◆ WHAT IS EXPECTED ◆
Pictures appear among the records below and must be omitted. Repeat exactly the lines from the line with "[252 211 340 277]" to the line with "[529 171 571 214]", both included.

** INPUT DATA follows **

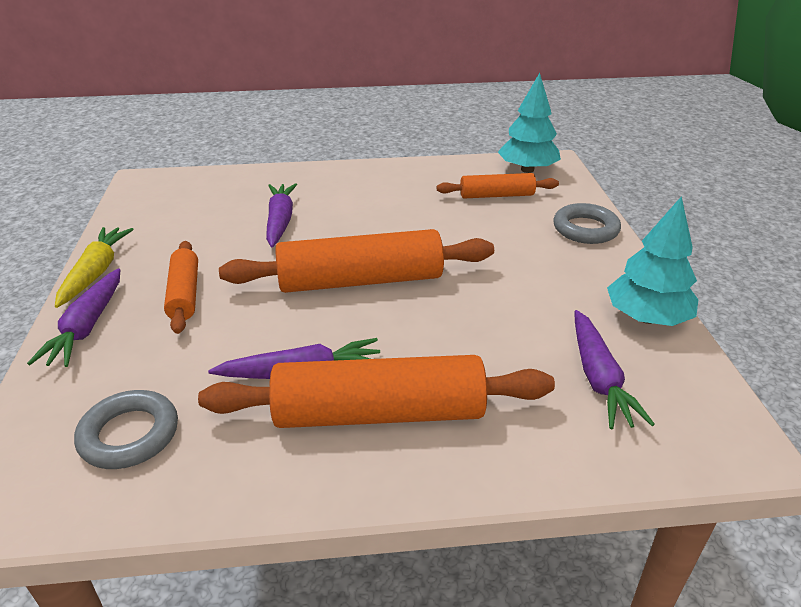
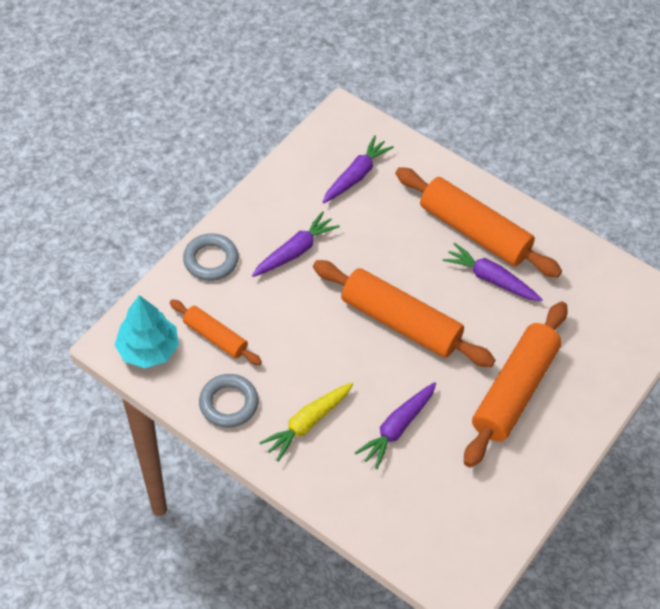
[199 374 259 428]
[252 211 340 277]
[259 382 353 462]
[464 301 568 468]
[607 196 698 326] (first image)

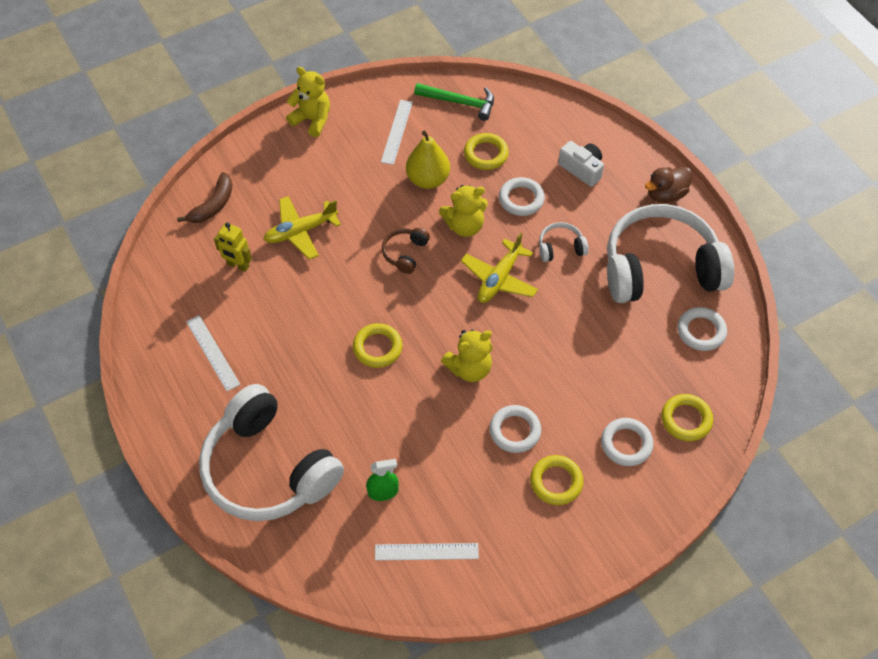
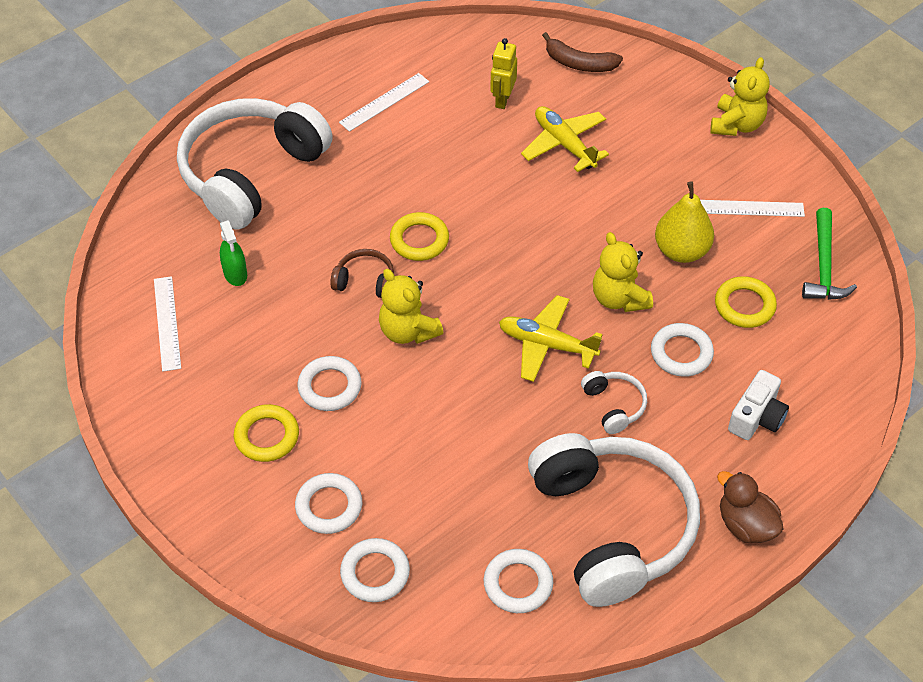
[330 249 394 298]
[340 538 410 602]

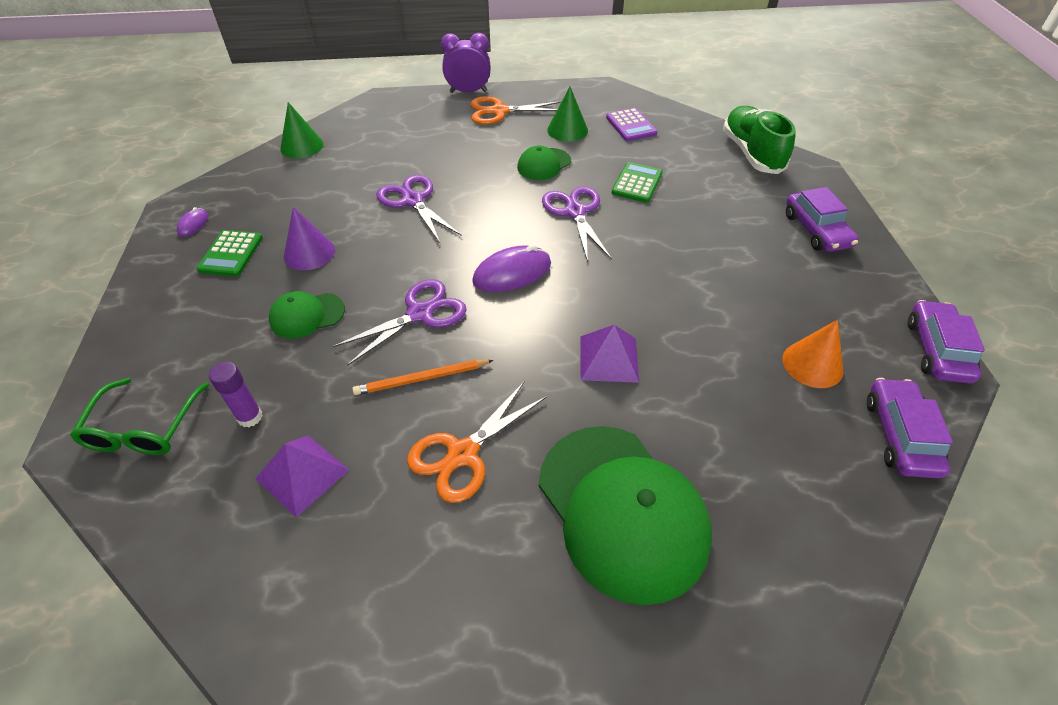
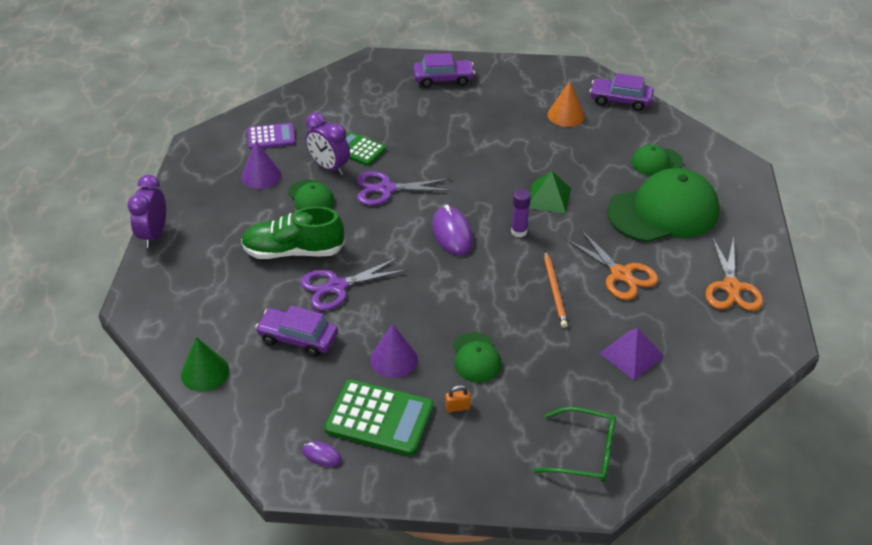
[241 141 281 189]
[241 206 345 259]
[255 306 338 357]
[305 112 350 175]
[324 379 434 456]
[445 385 471 412]
[511 189 531 237]
[529 171 571 214]
[631 145 683 176]
[705 236 763 311]
[333 279 467 366] (first image)

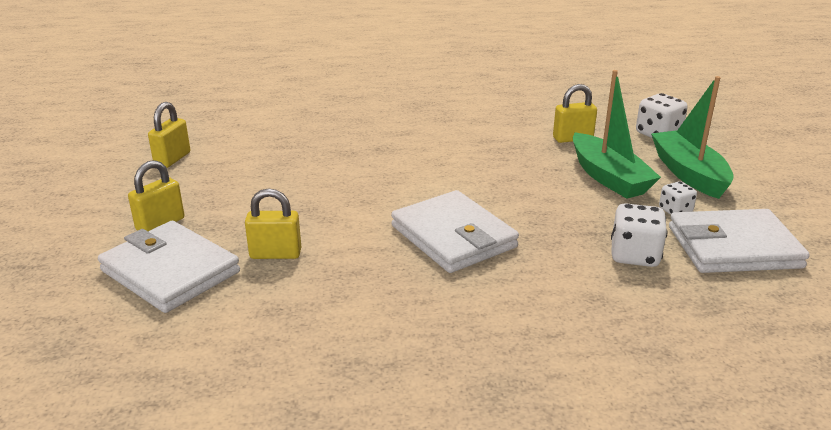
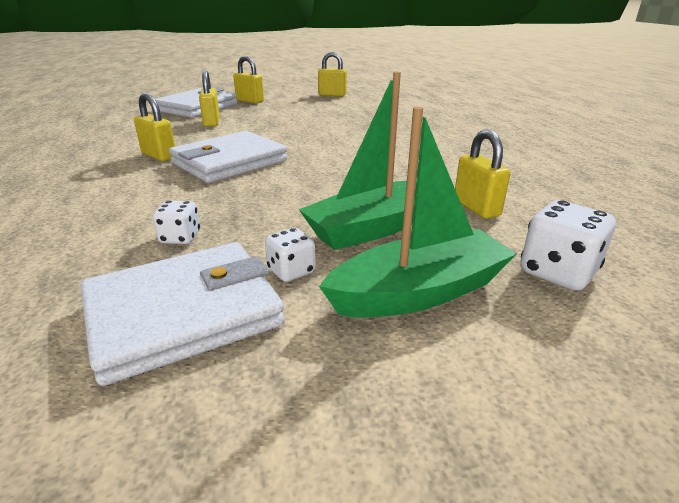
[81 242 285 386]
[134 93 175 161]
[153 200 200 244]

** End of INPUT DATA **

◆ OUTPUT OF THE EXERCISE ◆
[252 211 340 277]
[259 382 353 462]
[464 301 568 468]
[607 196 698 326] (first image)

[330 249 394 298]
[340 538 410 602]

[241 141 281 189]
[241 206 345 259]
[255 306 338 357]
[305 112 350 175]
[324 379 434 456]
[445 385 471 412]
[511 189 531 237]
[529 171 571 214]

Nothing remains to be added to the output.